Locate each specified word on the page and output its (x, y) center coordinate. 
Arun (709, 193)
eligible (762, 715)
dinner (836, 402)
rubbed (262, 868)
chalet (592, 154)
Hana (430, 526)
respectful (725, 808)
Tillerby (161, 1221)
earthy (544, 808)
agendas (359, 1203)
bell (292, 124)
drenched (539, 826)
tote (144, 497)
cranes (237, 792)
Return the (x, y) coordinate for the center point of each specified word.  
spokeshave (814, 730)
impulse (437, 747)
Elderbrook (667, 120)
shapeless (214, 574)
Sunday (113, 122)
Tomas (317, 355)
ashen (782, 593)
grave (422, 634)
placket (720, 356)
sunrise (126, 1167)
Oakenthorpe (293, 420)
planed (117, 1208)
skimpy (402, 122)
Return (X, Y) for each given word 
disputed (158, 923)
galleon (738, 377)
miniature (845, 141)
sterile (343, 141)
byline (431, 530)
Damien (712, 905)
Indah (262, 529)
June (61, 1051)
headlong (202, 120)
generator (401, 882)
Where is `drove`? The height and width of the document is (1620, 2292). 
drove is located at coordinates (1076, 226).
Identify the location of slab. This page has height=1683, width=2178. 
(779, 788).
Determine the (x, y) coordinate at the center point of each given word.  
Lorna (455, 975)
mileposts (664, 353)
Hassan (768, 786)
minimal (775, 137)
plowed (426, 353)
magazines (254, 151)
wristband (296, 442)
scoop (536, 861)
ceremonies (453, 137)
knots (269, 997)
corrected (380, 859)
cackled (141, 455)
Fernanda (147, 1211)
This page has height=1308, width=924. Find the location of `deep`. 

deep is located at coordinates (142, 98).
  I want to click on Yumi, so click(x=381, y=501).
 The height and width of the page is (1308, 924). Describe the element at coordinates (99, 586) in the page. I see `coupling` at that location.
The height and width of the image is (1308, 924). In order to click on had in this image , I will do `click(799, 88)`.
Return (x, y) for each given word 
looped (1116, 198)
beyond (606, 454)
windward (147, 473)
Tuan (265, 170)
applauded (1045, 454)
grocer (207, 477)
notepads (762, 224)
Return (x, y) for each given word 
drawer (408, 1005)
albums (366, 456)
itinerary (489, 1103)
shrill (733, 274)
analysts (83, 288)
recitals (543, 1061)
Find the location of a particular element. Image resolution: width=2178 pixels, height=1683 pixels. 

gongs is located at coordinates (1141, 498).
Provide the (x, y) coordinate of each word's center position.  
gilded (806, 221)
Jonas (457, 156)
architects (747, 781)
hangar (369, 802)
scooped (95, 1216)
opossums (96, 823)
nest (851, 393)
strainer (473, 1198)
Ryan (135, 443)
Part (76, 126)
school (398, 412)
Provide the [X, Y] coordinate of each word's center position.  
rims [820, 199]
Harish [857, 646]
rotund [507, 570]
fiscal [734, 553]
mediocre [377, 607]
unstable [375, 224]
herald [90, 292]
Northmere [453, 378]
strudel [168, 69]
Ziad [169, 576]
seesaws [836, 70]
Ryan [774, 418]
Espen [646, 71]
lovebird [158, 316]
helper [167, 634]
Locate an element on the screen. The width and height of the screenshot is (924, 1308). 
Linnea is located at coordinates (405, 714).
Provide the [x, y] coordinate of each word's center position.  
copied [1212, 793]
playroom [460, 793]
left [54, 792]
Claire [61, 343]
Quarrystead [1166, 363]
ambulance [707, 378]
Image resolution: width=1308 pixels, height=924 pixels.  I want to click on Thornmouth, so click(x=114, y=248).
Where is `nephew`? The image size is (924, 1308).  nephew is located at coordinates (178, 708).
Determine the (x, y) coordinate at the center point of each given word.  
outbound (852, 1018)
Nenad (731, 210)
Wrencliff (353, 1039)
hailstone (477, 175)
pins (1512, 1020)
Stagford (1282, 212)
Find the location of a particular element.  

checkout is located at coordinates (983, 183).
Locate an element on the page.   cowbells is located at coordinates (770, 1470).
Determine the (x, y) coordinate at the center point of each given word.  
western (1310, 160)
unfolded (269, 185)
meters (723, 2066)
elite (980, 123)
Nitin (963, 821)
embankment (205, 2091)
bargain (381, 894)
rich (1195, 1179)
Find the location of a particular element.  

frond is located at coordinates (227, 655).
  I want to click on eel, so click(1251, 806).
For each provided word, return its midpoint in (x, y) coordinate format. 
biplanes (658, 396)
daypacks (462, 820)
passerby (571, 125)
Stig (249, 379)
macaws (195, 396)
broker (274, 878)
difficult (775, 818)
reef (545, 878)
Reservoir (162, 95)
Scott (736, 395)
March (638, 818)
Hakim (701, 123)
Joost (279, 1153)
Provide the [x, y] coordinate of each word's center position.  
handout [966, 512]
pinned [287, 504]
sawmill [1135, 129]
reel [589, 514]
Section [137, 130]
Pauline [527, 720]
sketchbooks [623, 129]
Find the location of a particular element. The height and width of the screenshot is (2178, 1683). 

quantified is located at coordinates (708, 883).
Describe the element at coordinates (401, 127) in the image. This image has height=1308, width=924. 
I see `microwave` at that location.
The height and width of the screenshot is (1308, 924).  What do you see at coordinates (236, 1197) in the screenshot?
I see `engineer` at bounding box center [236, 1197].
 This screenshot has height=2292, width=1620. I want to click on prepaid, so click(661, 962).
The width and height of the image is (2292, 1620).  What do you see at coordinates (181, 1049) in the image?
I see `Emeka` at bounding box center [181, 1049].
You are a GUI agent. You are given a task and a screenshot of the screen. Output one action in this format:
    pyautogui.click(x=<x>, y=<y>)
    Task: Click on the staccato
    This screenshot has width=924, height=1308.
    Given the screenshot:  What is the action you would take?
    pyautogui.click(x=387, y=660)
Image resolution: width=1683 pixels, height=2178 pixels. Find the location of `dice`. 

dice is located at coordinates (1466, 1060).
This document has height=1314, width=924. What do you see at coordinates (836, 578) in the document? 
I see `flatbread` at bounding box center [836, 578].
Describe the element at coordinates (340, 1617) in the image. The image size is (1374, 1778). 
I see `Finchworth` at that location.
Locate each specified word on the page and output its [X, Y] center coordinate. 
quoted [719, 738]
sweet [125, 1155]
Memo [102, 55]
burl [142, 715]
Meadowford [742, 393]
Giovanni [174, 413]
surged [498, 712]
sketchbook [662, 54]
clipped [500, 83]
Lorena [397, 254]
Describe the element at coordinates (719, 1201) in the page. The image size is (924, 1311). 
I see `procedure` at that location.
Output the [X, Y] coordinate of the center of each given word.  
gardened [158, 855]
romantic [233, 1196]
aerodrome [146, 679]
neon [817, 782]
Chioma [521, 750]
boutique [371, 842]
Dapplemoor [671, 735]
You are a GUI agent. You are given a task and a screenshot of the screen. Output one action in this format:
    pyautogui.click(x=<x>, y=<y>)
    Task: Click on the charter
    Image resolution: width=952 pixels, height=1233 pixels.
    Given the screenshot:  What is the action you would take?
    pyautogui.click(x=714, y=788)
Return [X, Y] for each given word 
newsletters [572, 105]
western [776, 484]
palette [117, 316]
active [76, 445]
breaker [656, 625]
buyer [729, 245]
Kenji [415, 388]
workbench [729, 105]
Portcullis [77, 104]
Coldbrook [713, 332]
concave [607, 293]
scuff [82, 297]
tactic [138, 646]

Exercise brief — Put the records from the line with "chalet (592, 154)" up to and including the line with "Fernanda (147, 1211)" into a JSON list of strings, one string per line, with blank lines left out.

The answer —
[
  "chalet (592, 154)",
  "Hana (430, 526)",
  "respectful (725, 808)",
  "Tillerby (161, 1221)",
  "earthy (544, 808)",
  "agendas (359, 1203)",
  "bell (292, 124)",
  "drenched (539, 826)",
  "tote (144, 497)",
  "cranes (237, 792)",
  "Return the (x, y) coordinate for the center point of each specified word.  ",
  "spokeshave (814, 730)",
  "impulse (437, 747)",
  "Elderbrook (667, 120)",
  "shapeless (214, 574)",
  "Sunday (113, 122)",
  "Tomas (317, 355)",
  "ashen (782, 593)",
  "grave (422, 634)",
  "placket (720, 356)",
  "sunrise (126, 1167)",
  "Oakenthorpe (293, 420)",
  "planed (117, 1208)",
  "skimpy (402, 122)",
  "Return (X, Y) for each given word ",
  "disputed (158, 923)",
  "galleon (738, 377)",
  "miniature (845, 141)",
  "sterile (343, 141)",
  "byline (431, 530)",
  "Damien (712, 905)",
  "Indah (262, 529)",
  "June (61, 1051)",
  "headlong (202, 120)",
  "generator (401, 882)",
  "Where is `drove`? The height and width of the document is (1620, 2292). ",
  "drove is located at coordinates (1076, 226).",
  "Identify the location of slab. This page has height=1683, width=2178. ",
  "(779, 788).",
  "Determine the (x, y) coordinate at the center point of each given word.  ",
  "Lorna (455, 975)",
  "mileposts (664, 353)",
  "Hassan (768, 786)",
  "minimal (775, 137)",
  "plowed (426, 353)",
  "magazines (254, 151)",
  "wristband (296, 442)",
  "scoop (536, 861)",
  "ceremonies (453, 137)",
  "knots (269, 997)",
  "corrected (380, 859)",
  "cackled (141, 455)",
  "Fernanda (147, 1211)"
]